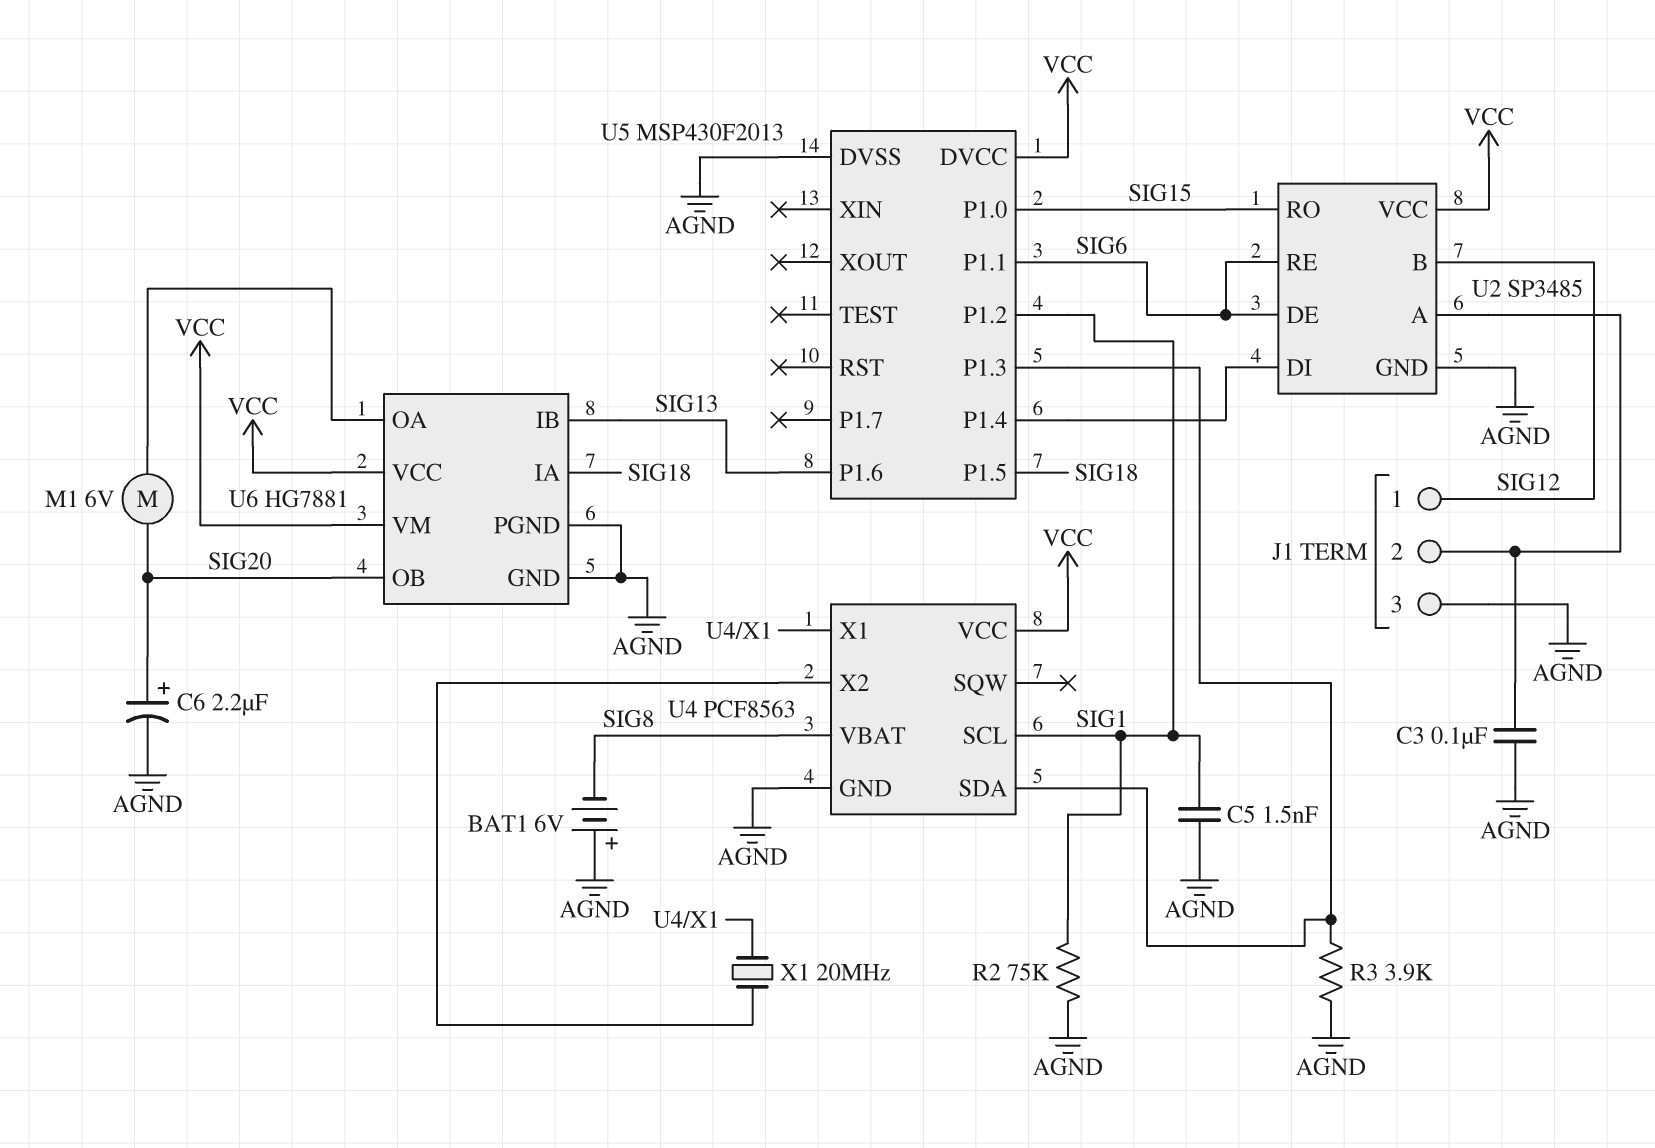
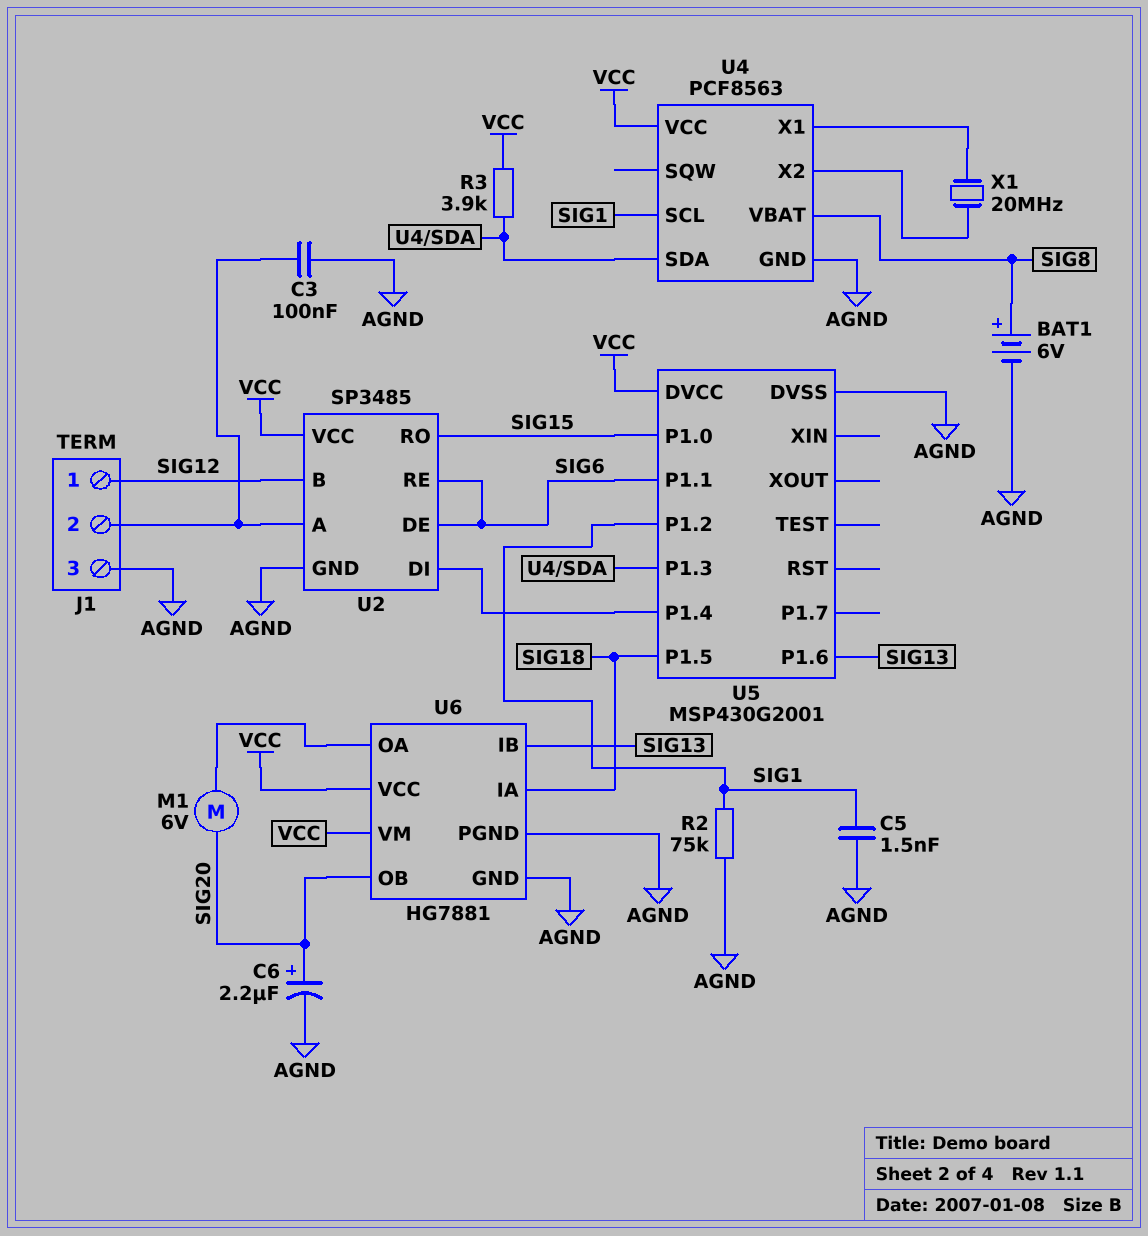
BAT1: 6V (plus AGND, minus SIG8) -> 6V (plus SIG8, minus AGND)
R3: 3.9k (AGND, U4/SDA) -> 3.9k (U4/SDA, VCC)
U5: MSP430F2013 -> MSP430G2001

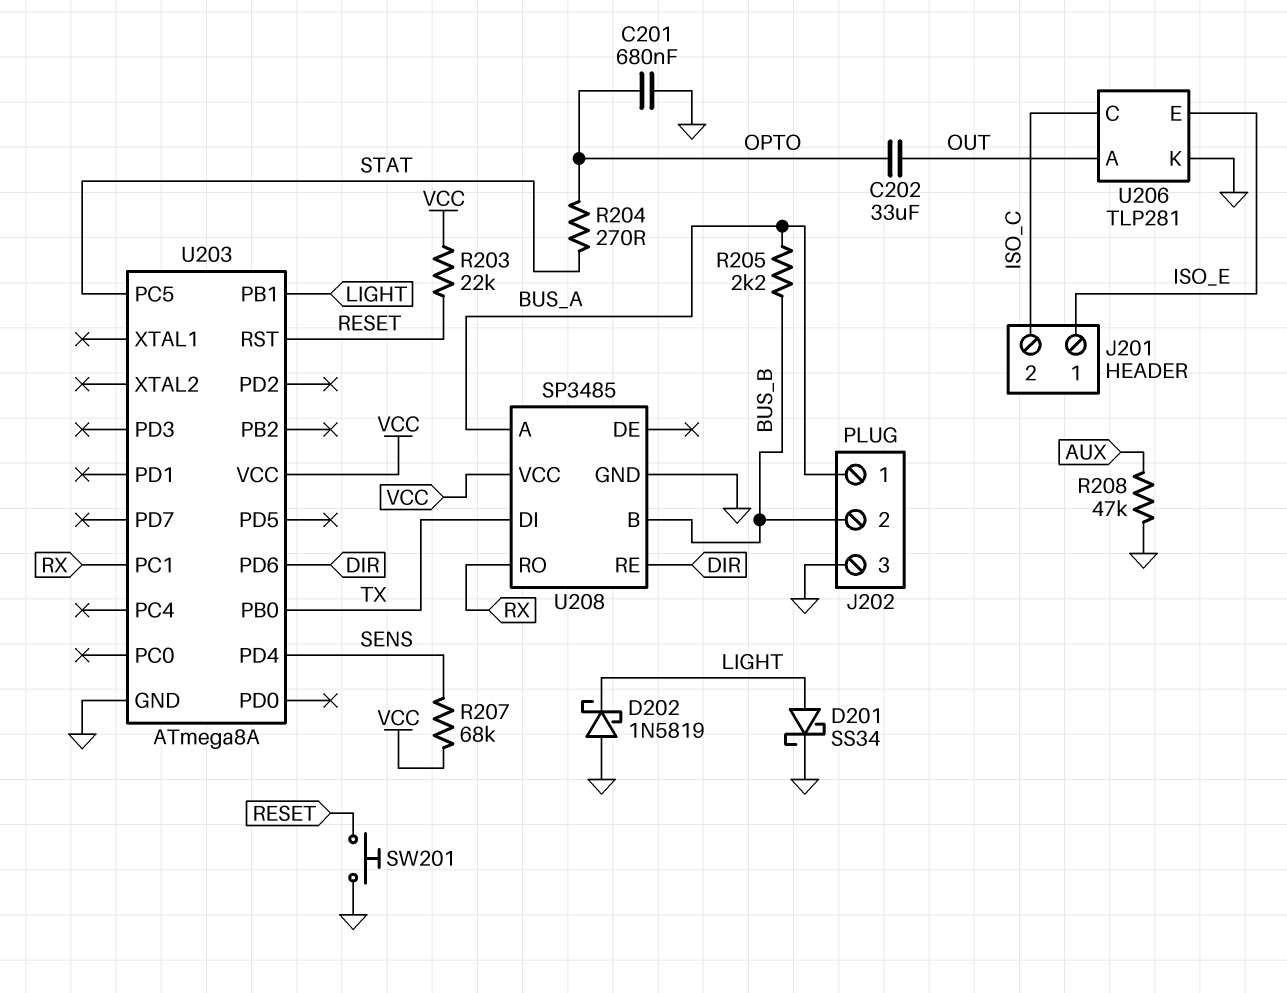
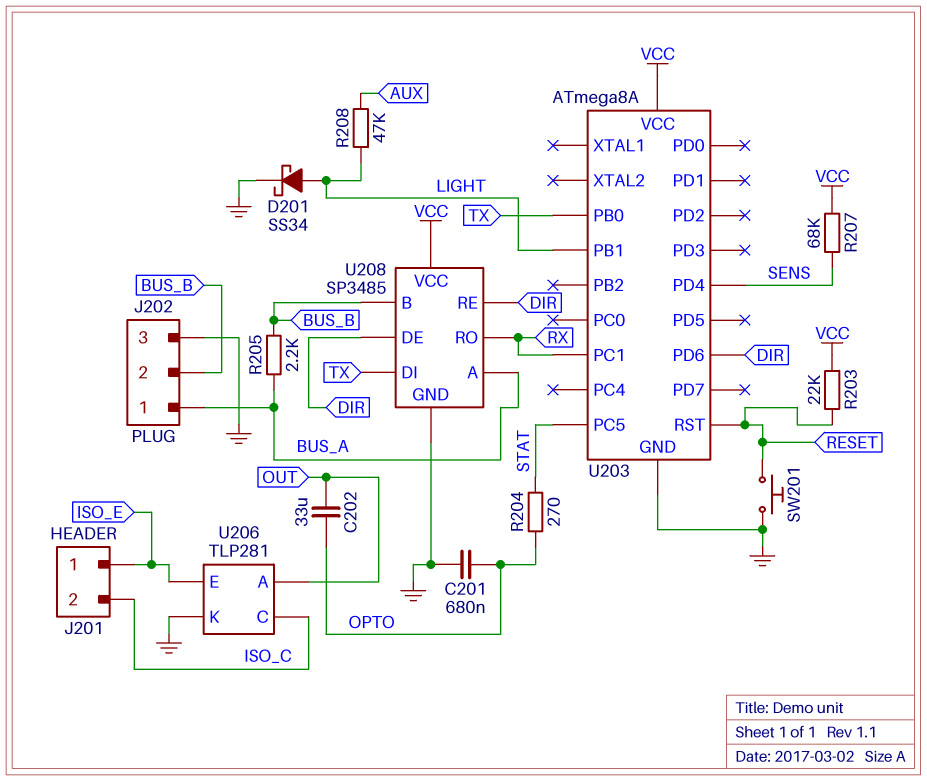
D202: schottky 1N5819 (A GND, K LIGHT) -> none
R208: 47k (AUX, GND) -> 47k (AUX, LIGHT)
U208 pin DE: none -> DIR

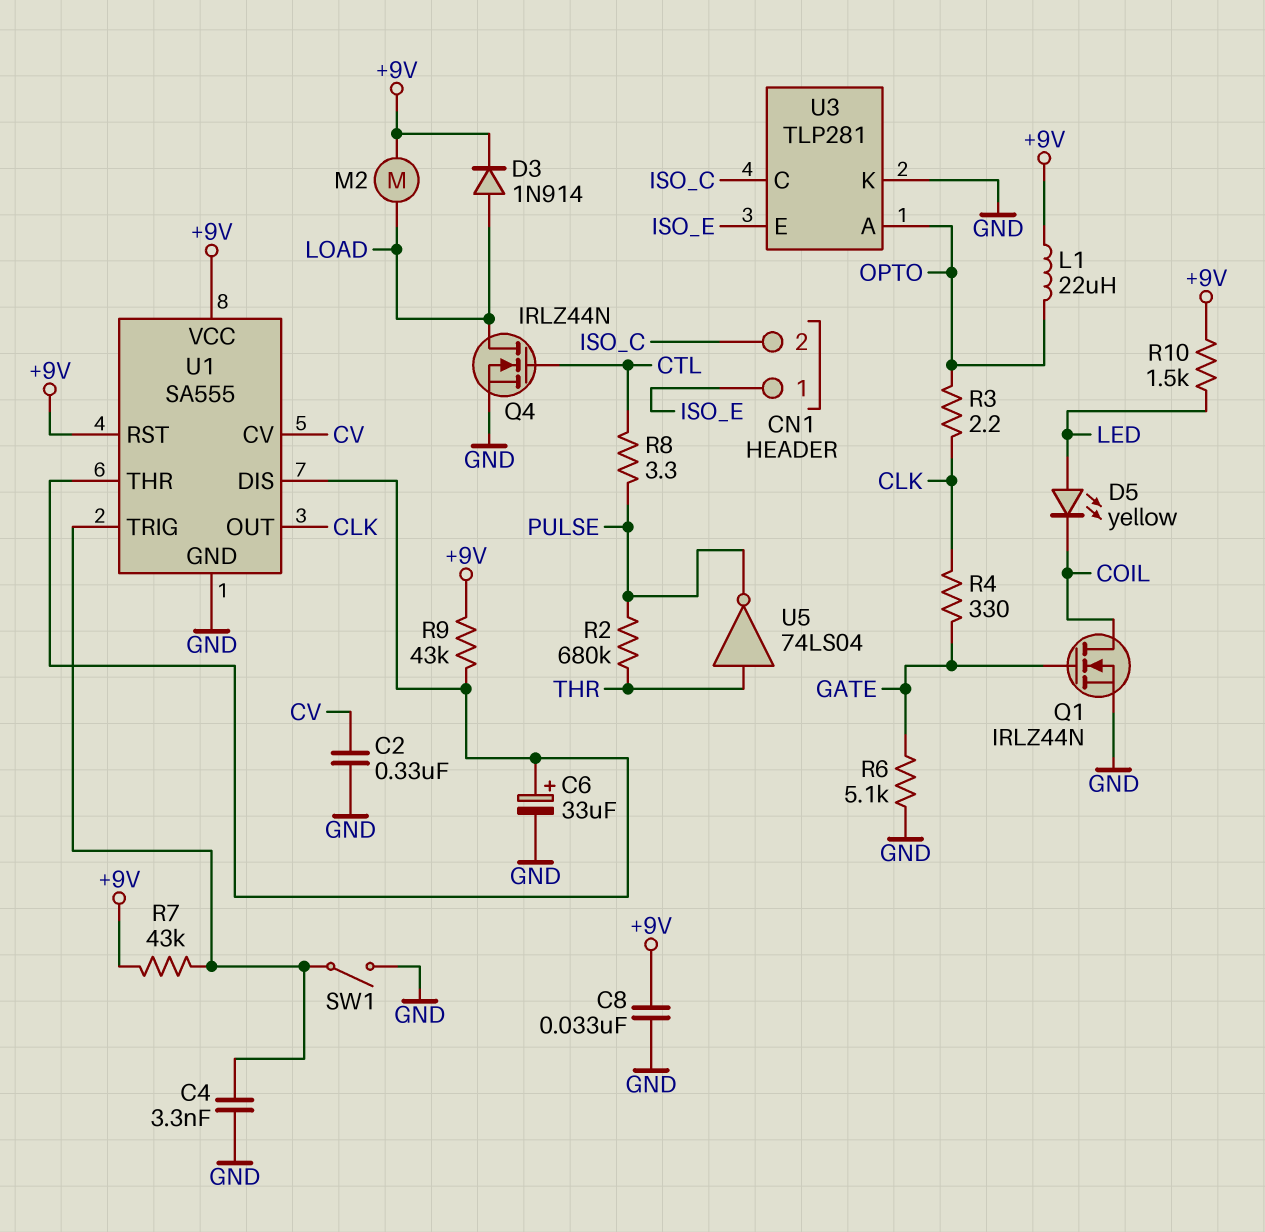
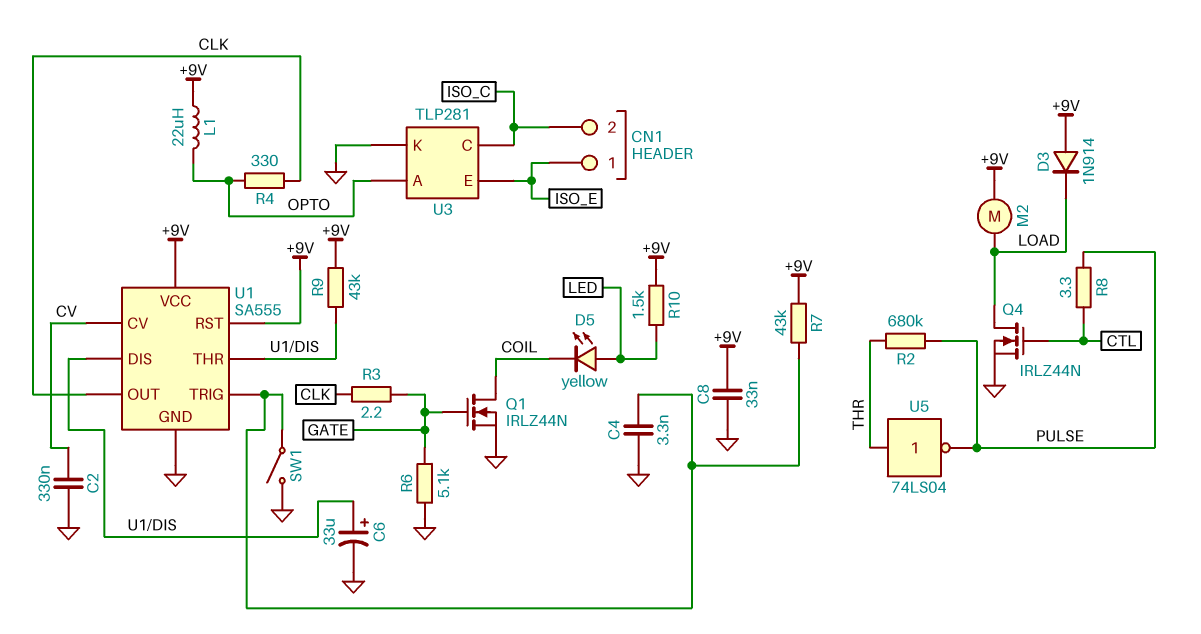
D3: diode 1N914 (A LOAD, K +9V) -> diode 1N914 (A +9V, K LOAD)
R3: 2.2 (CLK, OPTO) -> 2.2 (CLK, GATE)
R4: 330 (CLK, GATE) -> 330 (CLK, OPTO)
========
§ **YOUR GOAL**: Line count for the string "GATE": say how many lines in the listing contain it, and add nothing.

§ **FINISHED EXERCISE**: 2